What you return should be each line of the data containing the string "bowling".

────────────────

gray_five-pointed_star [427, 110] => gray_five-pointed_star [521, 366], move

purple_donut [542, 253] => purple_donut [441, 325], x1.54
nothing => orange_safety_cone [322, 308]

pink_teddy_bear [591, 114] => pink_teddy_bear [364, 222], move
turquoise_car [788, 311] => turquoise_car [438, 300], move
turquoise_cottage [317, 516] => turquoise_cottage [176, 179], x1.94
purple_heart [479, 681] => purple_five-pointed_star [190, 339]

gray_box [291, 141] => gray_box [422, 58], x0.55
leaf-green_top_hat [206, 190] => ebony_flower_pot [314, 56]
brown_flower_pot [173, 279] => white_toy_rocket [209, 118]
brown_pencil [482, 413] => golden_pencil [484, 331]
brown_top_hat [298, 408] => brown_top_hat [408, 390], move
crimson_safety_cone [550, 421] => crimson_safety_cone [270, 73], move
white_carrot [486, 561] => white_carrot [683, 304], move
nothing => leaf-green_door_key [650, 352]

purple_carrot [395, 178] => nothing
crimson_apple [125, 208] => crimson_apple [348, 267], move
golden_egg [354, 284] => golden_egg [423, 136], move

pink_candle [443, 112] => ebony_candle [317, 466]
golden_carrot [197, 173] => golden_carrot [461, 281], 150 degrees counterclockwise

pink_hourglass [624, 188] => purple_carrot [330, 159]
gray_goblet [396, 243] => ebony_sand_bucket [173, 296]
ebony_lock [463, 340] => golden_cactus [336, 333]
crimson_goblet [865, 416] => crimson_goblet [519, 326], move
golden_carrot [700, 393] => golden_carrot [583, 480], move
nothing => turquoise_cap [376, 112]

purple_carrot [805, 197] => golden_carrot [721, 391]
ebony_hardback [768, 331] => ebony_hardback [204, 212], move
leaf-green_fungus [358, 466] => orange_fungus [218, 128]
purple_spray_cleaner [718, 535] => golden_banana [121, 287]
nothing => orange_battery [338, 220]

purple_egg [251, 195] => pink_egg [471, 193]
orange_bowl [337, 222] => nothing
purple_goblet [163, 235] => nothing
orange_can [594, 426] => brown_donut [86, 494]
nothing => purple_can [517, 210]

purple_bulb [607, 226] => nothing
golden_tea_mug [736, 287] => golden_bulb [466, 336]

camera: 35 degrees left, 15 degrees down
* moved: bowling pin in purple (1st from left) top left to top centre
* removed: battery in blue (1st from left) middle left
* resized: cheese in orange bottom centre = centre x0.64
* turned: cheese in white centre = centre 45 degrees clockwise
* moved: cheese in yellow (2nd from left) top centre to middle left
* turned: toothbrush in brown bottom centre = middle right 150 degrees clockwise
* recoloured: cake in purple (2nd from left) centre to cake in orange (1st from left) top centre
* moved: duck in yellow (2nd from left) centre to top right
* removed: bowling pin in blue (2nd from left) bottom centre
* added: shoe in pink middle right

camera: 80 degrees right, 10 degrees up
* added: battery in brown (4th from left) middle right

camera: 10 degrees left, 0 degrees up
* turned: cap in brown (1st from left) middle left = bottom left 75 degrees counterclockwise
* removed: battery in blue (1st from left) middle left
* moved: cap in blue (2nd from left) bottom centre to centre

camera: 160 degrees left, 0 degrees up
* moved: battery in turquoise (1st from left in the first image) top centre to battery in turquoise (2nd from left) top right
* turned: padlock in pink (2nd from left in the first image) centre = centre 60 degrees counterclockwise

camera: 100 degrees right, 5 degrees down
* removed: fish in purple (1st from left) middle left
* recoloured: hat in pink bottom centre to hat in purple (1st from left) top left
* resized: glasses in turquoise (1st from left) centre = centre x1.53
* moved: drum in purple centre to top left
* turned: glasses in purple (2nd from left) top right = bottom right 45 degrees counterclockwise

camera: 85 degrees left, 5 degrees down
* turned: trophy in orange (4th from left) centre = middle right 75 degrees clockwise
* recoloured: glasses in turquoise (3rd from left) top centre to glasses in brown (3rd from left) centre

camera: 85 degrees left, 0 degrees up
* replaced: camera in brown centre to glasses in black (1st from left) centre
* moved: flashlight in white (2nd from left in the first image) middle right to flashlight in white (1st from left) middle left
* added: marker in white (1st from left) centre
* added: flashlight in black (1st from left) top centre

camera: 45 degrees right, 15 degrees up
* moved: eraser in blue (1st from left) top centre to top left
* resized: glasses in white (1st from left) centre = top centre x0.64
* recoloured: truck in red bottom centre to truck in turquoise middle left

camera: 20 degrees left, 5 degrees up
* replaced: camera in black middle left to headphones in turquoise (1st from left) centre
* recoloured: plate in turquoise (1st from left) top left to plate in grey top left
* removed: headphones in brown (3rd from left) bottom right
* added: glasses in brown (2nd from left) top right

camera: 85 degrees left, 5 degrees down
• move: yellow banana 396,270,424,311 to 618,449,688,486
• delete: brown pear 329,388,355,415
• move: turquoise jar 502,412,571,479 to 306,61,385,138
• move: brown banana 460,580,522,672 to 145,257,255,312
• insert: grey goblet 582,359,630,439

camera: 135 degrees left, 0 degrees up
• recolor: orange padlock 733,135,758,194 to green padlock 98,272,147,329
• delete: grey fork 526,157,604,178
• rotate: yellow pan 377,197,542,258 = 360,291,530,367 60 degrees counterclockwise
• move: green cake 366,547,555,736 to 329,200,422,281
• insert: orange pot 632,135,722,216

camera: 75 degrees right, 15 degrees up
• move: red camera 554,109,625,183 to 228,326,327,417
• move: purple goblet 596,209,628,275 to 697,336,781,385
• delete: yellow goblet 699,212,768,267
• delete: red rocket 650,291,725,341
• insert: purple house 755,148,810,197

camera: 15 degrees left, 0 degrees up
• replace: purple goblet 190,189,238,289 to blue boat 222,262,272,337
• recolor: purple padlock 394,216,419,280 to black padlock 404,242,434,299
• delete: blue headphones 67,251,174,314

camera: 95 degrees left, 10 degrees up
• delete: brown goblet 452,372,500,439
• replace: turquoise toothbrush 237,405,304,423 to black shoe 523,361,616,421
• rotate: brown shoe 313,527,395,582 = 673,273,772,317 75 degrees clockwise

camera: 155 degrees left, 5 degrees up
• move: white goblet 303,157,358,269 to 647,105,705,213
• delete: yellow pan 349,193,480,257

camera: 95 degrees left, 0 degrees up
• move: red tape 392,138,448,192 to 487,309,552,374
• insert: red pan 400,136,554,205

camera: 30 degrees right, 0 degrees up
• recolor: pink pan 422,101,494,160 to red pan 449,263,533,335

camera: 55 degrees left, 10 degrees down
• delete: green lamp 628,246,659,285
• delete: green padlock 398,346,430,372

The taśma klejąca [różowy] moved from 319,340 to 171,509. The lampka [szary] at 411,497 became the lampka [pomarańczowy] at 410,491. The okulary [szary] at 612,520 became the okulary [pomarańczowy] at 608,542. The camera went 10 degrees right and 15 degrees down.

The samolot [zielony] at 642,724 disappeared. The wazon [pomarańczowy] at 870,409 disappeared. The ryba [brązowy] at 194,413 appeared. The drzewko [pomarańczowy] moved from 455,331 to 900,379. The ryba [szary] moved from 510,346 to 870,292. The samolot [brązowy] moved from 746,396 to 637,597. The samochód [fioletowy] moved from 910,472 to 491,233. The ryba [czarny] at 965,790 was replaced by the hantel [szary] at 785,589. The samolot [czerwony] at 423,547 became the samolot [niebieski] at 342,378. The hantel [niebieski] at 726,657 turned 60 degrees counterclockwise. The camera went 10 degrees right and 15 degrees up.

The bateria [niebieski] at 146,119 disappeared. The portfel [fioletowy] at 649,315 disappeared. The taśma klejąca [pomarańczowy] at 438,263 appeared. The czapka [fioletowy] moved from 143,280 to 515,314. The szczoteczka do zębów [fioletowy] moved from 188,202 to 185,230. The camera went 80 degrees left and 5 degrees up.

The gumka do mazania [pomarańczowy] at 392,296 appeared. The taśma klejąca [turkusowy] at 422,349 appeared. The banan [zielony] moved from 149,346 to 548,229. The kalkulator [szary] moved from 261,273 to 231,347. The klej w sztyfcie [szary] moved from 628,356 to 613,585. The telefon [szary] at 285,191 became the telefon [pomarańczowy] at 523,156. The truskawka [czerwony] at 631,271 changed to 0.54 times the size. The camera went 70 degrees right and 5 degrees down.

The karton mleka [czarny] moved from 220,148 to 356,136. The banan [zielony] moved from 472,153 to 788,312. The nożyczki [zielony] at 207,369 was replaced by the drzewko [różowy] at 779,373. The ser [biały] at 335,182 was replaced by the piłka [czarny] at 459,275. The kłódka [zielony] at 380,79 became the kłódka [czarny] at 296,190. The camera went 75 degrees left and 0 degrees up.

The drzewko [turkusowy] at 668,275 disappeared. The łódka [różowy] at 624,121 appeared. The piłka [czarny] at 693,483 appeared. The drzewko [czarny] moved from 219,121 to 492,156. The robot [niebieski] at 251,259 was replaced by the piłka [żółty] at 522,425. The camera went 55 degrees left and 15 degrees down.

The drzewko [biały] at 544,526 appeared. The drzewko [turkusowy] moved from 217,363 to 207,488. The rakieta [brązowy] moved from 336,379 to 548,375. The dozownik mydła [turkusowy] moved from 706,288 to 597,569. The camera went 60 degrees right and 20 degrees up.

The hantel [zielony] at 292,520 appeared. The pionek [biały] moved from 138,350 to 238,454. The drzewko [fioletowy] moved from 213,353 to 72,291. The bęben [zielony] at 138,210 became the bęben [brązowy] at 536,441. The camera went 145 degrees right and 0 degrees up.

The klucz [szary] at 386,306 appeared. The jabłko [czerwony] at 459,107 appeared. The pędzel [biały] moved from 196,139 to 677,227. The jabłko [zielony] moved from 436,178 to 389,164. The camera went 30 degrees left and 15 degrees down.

────────────────

— Task solution —
* moved: bowling pin in purple (1st from left) top left to top centre
* removed: bowling pin in blue (2nd from left) bottom centre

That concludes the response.